**INSTRUCTIONS TO FOLLOW:** Once the line containing "tan brick G1:G2" is reached, copy it and every line after it exactly, to the end of the material, without pictures.

━━━━━━━━━━

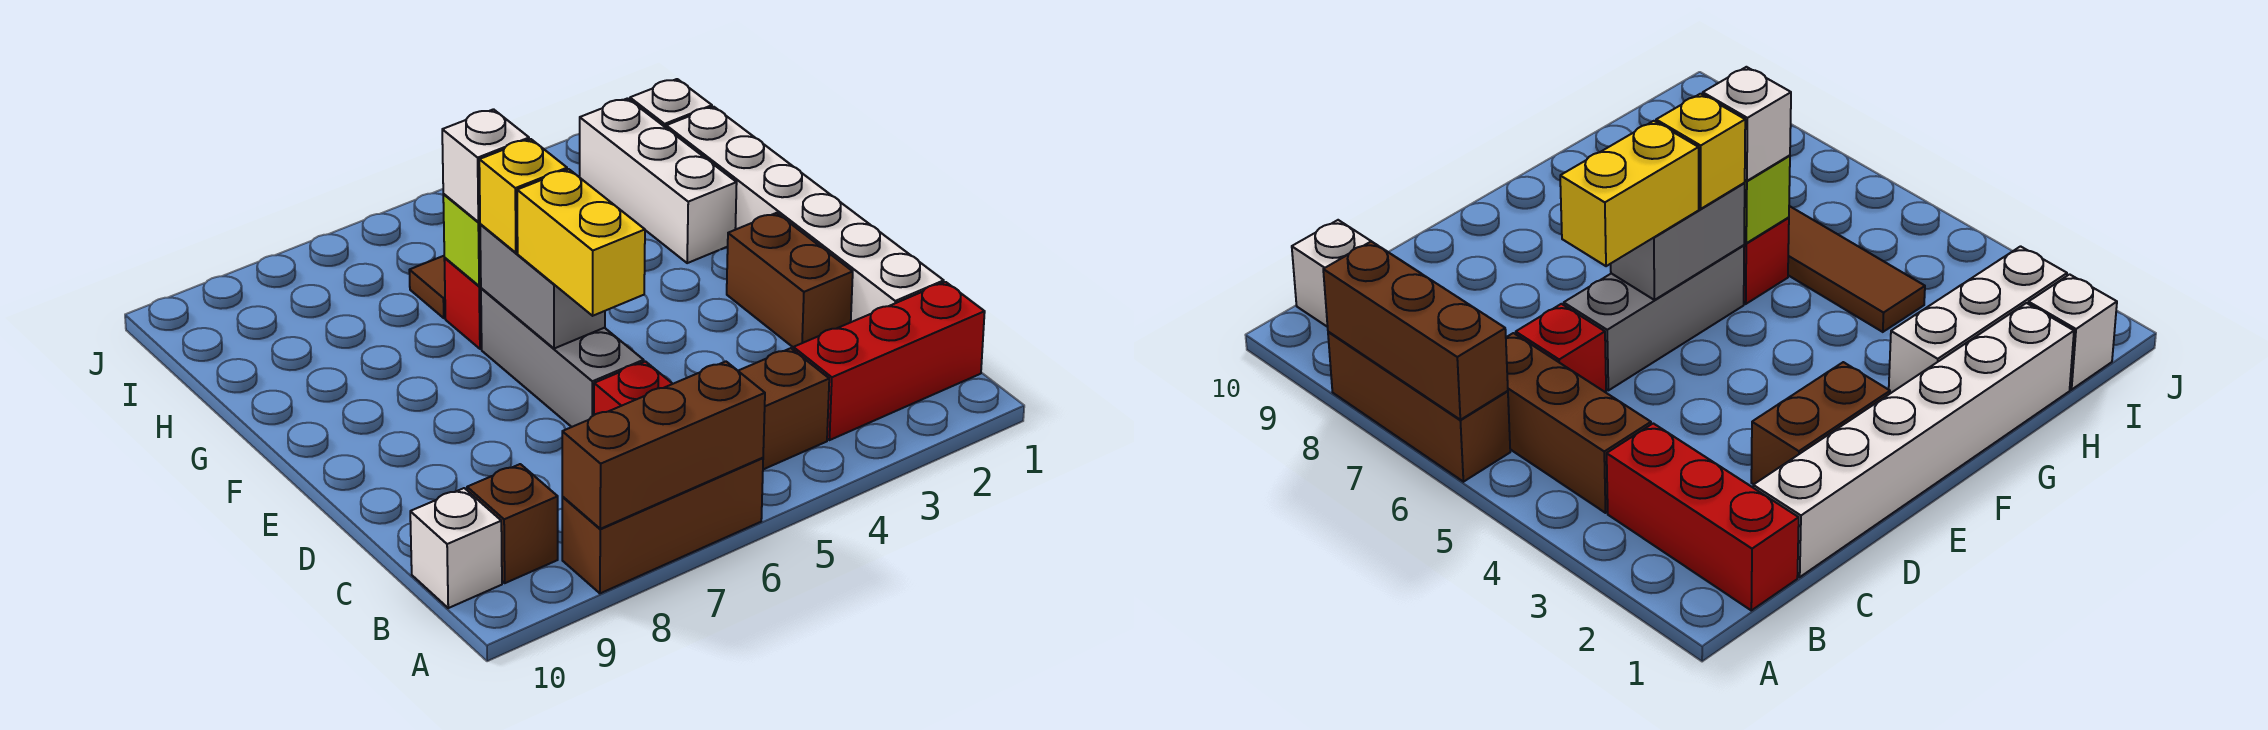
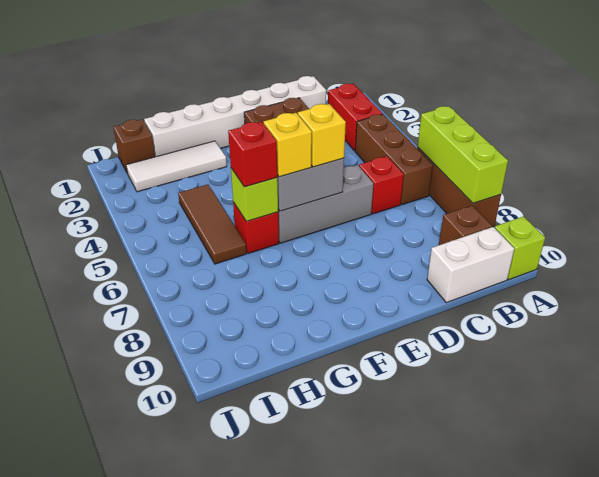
brown brick A6:A8 level 2 -> lime brick A6:A8 level 2
none -> lime brick A10 level 1
red brick B1:B3 level 1 -> red brick B2:B3 level 1
white brick B10 level 1 -> white brick B10:C10 level 1
yellow brick D6:E6 level 3 -> yellow brick E6 level 3
white brick G2:I2 level 1 -> white tile G2:I2 level 1
white brick G6 level 3 -> red brick G6 level 3
white brick I1 level 1 -> brown brick I1 level 1

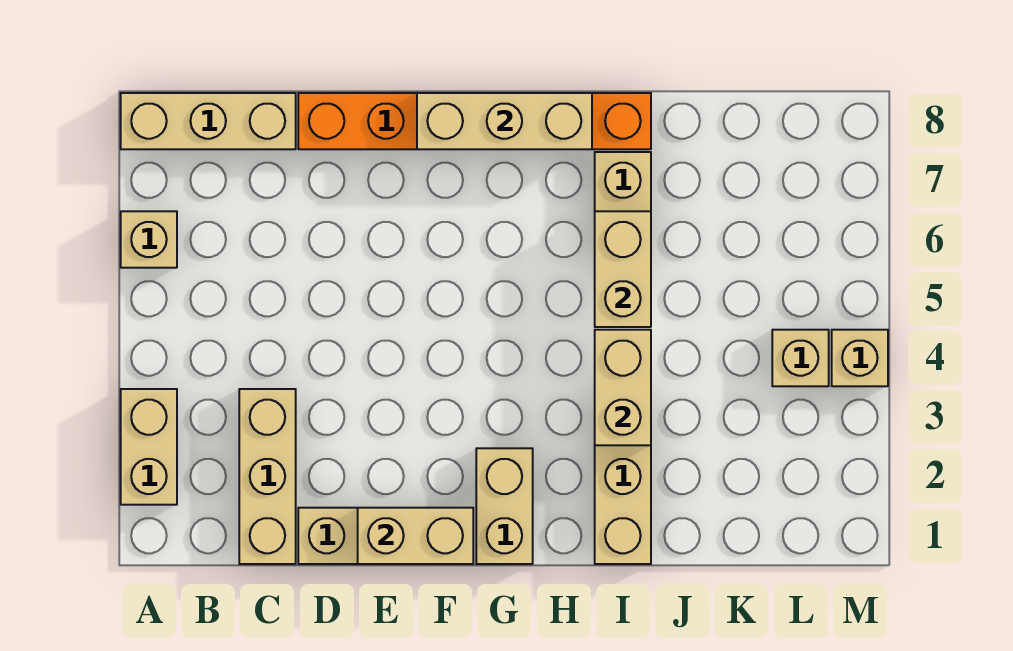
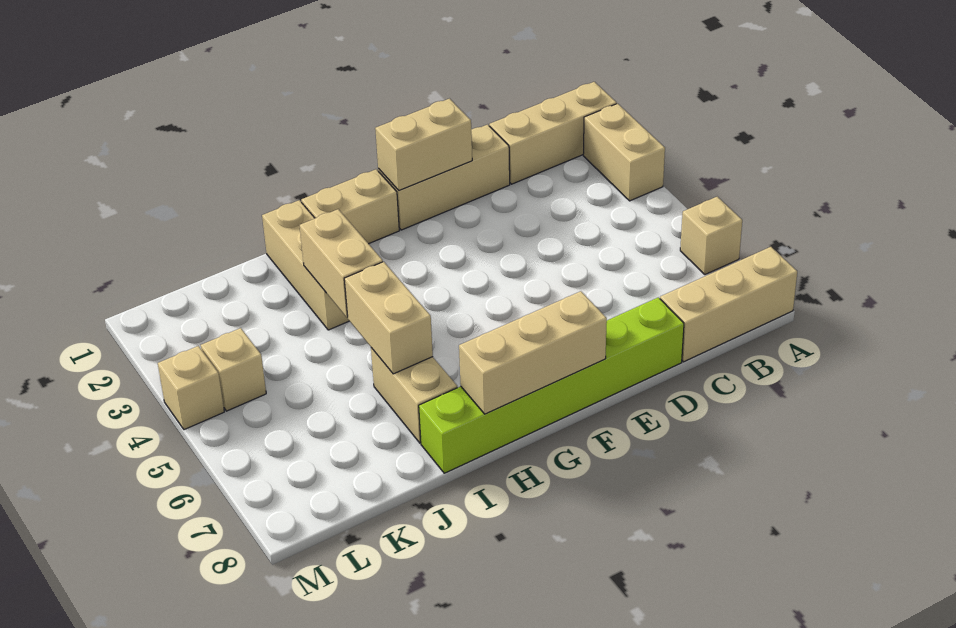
tan brick C1:C3 level 1 -> tan brick A1:C1 level 1
orange brick D8:I8 level 1 -> lime brick D8:I8 level 1
tan brick G1:G2 level 1 -> tan brick G1:H1 level 1

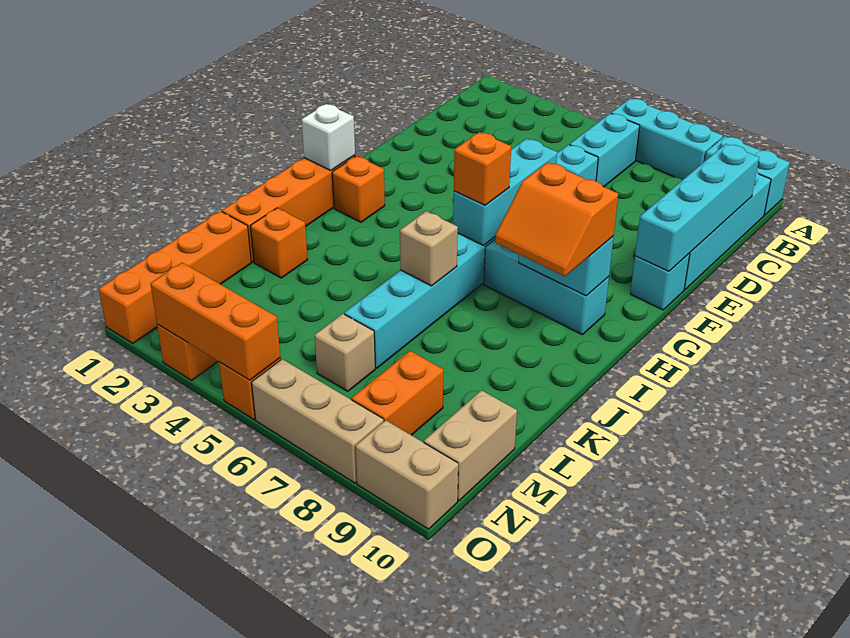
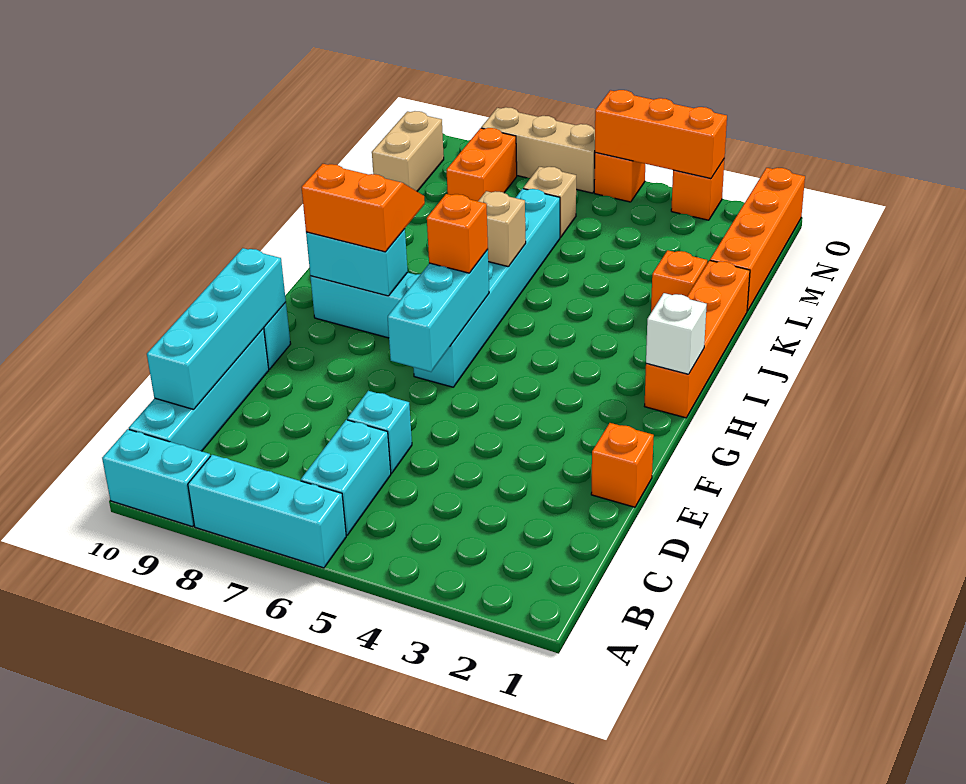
orange brick H2 level 1 -> orange brick E1 level 1
tan brick O9:O10 level 1 -> none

━━━━━━━━━━

**RESULT FOR THIS TASK:**
tan brick G1:G2 level 1 -> tan brick G1:H1 level 1

orange brick H2 level 1 -> orange brick E1 level 1
tan brick O9:O10 level 1 -> none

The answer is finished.